_EXERCISE DESCRIPTION:_
Everything from the line containing "Wrap output in" through the final line of the records must be transcribed verbatim; nothing else belongs in the result.

Data excerpts

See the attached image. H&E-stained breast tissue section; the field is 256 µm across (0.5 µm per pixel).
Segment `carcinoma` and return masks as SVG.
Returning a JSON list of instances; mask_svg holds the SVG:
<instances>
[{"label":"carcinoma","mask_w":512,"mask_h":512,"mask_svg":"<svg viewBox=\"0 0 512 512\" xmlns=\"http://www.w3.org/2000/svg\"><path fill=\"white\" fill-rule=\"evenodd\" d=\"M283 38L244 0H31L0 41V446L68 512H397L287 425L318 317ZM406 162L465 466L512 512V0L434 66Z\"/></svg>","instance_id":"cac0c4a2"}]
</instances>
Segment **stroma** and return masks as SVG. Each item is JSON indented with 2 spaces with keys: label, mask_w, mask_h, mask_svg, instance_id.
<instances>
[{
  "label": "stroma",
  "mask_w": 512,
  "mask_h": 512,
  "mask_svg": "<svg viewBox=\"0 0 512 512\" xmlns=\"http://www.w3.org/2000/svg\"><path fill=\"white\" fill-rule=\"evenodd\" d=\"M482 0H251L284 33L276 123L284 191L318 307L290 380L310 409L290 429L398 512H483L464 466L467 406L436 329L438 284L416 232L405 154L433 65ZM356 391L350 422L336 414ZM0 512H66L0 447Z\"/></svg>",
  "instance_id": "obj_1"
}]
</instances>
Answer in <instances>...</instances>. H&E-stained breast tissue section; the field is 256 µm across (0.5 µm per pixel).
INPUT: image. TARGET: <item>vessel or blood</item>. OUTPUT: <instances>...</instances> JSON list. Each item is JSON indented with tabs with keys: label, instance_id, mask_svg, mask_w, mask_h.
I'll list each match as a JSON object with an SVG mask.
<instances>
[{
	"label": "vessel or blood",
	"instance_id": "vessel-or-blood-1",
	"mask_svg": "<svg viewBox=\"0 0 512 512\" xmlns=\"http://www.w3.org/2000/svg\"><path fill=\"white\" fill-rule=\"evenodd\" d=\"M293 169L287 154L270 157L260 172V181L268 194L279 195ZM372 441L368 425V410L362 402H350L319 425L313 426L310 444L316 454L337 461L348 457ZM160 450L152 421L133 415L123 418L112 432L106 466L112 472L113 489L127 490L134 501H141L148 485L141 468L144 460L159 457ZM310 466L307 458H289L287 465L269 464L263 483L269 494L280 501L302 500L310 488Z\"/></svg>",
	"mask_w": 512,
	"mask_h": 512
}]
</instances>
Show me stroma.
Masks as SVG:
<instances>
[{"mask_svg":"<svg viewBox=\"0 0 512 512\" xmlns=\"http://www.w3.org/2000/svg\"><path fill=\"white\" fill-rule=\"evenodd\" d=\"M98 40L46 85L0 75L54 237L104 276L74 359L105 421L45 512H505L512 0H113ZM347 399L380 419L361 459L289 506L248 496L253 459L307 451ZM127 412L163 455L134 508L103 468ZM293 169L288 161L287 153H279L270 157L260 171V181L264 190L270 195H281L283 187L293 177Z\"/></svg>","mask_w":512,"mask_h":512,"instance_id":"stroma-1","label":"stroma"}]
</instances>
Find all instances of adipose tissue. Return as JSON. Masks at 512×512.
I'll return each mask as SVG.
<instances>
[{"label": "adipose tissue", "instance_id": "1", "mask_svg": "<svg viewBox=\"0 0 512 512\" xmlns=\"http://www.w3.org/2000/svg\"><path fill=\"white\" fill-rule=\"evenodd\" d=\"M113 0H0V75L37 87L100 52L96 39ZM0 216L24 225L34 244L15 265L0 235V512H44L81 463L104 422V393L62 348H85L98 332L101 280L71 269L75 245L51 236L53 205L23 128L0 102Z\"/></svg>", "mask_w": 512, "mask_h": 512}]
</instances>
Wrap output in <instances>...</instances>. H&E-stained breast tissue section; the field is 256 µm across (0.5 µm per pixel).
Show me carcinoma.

_TASK ANSWER:_
Wrap output in <instances>...</instances>. H&E-stained breast tissue section; the field is 256 µm across (0.5 µm per pixel).
Show me carcinoma.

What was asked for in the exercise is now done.